▶ _SET TASK_
Rewrite every line of the entries below as a numbered list, and leave out the blank lines.

--- begin DATA SHOWN ---

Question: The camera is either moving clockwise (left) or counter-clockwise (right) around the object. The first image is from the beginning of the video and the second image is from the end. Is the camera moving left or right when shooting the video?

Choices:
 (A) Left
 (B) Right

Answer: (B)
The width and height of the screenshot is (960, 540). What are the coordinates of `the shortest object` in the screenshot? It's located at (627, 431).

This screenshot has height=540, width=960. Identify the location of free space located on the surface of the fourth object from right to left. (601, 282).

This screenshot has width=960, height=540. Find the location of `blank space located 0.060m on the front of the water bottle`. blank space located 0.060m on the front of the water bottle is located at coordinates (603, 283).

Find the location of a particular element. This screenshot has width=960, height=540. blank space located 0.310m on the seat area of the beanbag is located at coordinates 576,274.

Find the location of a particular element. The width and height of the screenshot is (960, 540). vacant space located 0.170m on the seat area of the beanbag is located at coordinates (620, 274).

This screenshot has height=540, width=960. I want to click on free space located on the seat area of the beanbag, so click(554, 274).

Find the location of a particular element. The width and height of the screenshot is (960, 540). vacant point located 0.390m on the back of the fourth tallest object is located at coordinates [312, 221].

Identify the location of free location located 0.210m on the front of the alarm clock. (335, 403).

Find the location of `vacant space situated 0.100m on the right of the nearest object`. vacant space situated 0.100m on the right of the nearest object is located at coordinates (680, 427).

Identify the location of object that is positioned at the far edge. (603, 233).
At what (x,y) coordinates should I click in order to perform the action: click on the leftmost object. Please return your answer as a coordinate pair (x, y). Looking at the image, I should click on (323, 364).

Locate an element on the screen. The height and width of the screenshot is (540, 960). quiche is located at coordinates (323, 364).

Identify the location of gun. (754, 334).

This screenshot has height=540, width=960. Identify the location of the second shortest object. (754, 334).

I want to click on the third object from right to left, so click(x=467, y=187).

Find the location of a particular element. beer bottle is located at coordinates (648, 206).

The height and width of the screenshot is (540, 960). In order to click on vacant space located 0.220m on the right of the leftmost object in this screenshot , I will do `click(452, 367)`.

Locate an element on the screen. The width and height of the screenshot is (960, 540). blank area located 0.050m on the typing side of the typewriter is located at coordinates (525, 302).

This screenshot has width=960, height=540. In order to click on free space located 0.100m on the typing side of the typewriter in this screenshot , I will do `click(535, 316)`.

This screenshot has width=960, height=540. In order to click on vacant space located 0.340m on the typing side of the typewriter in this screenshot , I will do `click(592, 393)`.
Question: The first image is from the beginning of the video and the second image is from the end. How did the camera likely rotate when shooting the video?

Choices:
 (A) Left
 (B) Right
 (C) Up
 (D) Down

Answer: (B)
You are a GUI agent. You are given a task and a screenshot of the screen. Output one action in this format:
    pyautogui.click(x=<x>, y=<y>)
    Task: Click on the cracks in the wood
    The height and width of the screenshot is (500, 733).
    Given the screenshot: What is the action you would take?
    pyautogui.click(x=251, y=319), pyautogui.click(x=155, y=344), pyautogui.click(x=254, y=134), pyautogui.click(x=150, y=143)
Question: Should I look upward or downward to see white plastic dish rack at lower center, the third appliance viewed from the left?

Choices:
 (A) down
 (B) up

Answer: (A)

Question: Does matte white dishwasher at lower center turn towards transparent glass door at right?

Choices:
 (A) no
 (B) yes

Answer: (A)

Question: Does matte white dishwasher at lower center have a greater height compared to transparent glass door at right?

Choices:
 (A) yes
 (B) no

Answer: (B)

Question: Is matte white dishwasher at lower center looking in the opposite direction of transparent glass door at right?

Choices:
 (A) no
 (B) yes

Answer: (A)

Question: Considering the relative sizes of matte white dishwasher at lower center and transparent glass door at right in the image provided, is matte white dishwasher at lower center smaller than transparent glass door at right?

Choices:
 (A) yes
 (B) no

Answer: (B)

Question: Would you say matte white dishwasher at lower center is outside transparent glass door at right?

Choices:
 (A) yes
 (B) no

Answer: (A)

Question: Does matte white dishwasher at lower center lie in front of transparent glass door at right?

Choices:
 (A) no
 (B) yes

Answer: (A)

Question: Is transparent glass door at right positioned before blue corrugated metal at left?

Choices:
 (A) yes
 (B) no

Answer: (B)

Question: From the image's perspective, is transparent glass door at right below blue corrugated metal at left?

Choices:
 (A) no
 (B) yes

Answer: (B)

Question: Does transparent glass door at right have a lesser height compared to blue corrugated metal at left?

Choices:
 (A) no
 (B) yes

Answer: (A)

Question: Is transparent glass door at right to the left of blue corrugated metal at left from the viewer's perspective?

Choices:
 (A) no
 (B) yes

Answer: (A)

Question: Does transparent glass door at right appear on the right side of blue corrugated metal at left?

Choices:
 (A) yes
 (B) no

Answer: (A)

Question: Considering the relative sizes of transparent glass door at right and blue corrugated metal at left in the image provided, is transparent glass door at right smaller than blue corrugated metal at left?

--- end DATA SHOWN ---

▶ _WRITTEN SOLUTION_
1. Question: The camera is either moving clockwise (left) or counter-clockwise (right) around the object. The first image is from the beginning of the video and the second image is from the end. Is the camera moving left or right when shooting the video?
2. Choices:
3.  (A) Left
4.  (B) Right
5. Answer: (B)
6. The width and height of the screenshot is (960, 540). What are the coordinates of `the shortest object` in the screenshot? It's located at (627, 431).
7. This screenshot has height=540, width=960. Identify the location of free space located on the surface of the fourth object from right to left. (601, 282).
8. This screenshot has width=960, height=540. Find the location of `blank space located 0.060m on the front of the water bottle`. blank space located 0.060m on the front of the water bottle is located at coordinates (603, 283).
9. Find the location of a particular element. This screenshot has width=960, height=540. blank space located 0.310m on the seat area of the beanbag is located at coordinates 576,274.
10. Find the location of a particular element. The width and height of the screenshot is (960, 540). vacant space located 0.170m on the seat area of the beanbag is located at coordinates (620, 274).
11. This screenshot has height=540, width=960. I want to click on free space located on the seat area of the beanbag, so click(554, 274).
12. Find the location of a particular element. The width and height of the screenshot is (960, 540). vacant point located 0.390m on the back of the fourth tallest object is located at coordinates [312, 221].
13. Identify the location of free location located 0.210m on the front of the alarm clock. (335, 403).
14. Find the location of `vacant space situated 0.100m on the right of the nearest object`. vacant space situated 0.100m on the right of the nearest object is located at coordinates (680, 427).
15. Identify the location of object that is positioned at the far edge. (603, 233).
16. At what (x,y) coordinates should I click in order to perform the action: click on the leftmost object. Please return your answer as a coordinate pair (x, y). Looking at the image, I should click on (323, 364).
17. Locate an element on the screen. The height and width of the screenshot is (540, 960). quiche is located at coordinates (323, 364).
18. Identify the location of gun. (754, 334).
19. This screenshot has height=540, width=960. Identify the location of the second shortest object. (754, 334).
20. I want to click on the third object from right to left, so click(x=467, y=187).
21. Find the location of a particular element. beer bottle is located at coordinates (648, 206).
22. The height and width of the screenshot is (540, 960). In order to click on vacant space located 0.220m on the right of the leftmost object in this screenshot , I will do `click(452, 367)`.
23. Locate an element on the screen. The width and height of the screenshot is (960, 540). blank area located 0.050m on the typing side of the typewriter is located at coordinates (525, 302).
24. This screenshot has width=960, height=540. In order to click on free space located 0.100m on the typing side of the typewriter in this screenshot , I will do `click(535, 316)`.
25. This screenshot has width=960, height=540. In order to click on vacant space located 0.340m on the typing side of the typewriter in this screenshot , I will do `click(592, 393)`.
26. Question: The first image is from the beginning of the video and the second image is from the end. How did the camera likely rotate when shooting the video?
27. Choices:
28.  (A) Left
29.  (B) Right
30.  (C) Up
31.  (D) Down
32. Answer: (B)
33. You are a GUI agent. You are given a task and a screenshot of the screen. Output one action in this format:
34.     pyautogui.click(x=<x>, y=<y>)
35.     Task: Click on the cracks in the wood
36.     The height and width of the screenshot is (500, 733).
37.     Given the screenshot: What is the action you would take?
38.     pyautogui.click(x=251, y=319), pyautogui.click(x=155, y=344), pyautogui.click(x=254, y=134), pyautogui.click(x=150, y=143)
39. Question: Should I look upward or downward to see white plastic dish rack at lower center, the third appliance viewed from the left?
40. Choices:
41.  (A) down
42.  (B) up
43. Answer: (A)
44. Question: Does matte white dishwasher at lower center turn towards transparent glass door at right?
45. Choices:
46.  (A) no
47.  (B) yes
48. Answer: (A)
49. Question: Does matte white dishwasher at lower center have a greater height compared to transparent glass door at right?
50. Choices:
51.  (A) yes
52.  (B) no
53. Answer: (B)
54. Question: Is matte white dishwasher at lower center looking in the opposite direction of transparent glass door at right?
55. Choices:
56.  (A) no
57.  (B) yes
58. Answer: (A)
59. Question: Considering the relative sizes of matte white dishwasher at lower center and transparent glass door at right in the image provided, is matte white dishwasher at lower center smaller than transparent glass door at right?
60. Choices:
61.  (A) yes
62.  (B) no
63. Answer: (B)
64. Question: Would you say matte white dishwasher at lower center is outside transparent glass door at right?
65. Choices:
66.  (A) yes
67.  (B) no
68. Answer: (A)
69. Question: Does matte white dishwasher at lower center lie in front of transparent glass door at right?
70. Choices:
71.  (A) no
72.  (B) yes
73. Answer: (A)
74. Question: Is transparent glass door at right positioned before blue corrugated metal at left?
75. Choices:
76.  (A) yes
77.  (B) no
78. Answer: (B)
79. Question: From the image's perspective, is transparent glass door at right below blue corrugated metal at left?
80. Choices:
81.  (A) no
82.  (B) yes
83. Answer: (B)
84. Question: Does transparent glass door at right have a lesser height compared to blue corrugated metal at left?
85. Choices:
86.  (A) no
87.  (B) yes
88. Answer: (A)
89. Question: Is transparent glass door at right to the left of blue corrugated metal at left from the viewer's perspective?
90. Choices:
91.  (A) no
92.  (B) yes
93. Answer: (A)
94. Question: Does transparent glass door at right appear on the right side of blue corrugated metal at left?
95. Choices:
96.  (A) yes
97.  (B) no
98. Answer: (A)
99. Question: Considering the relative sizes of transparent glass door at right and blue corrugated metal at left in the image provided, is transparent glass door at right smaller than blue corrugated metal at left?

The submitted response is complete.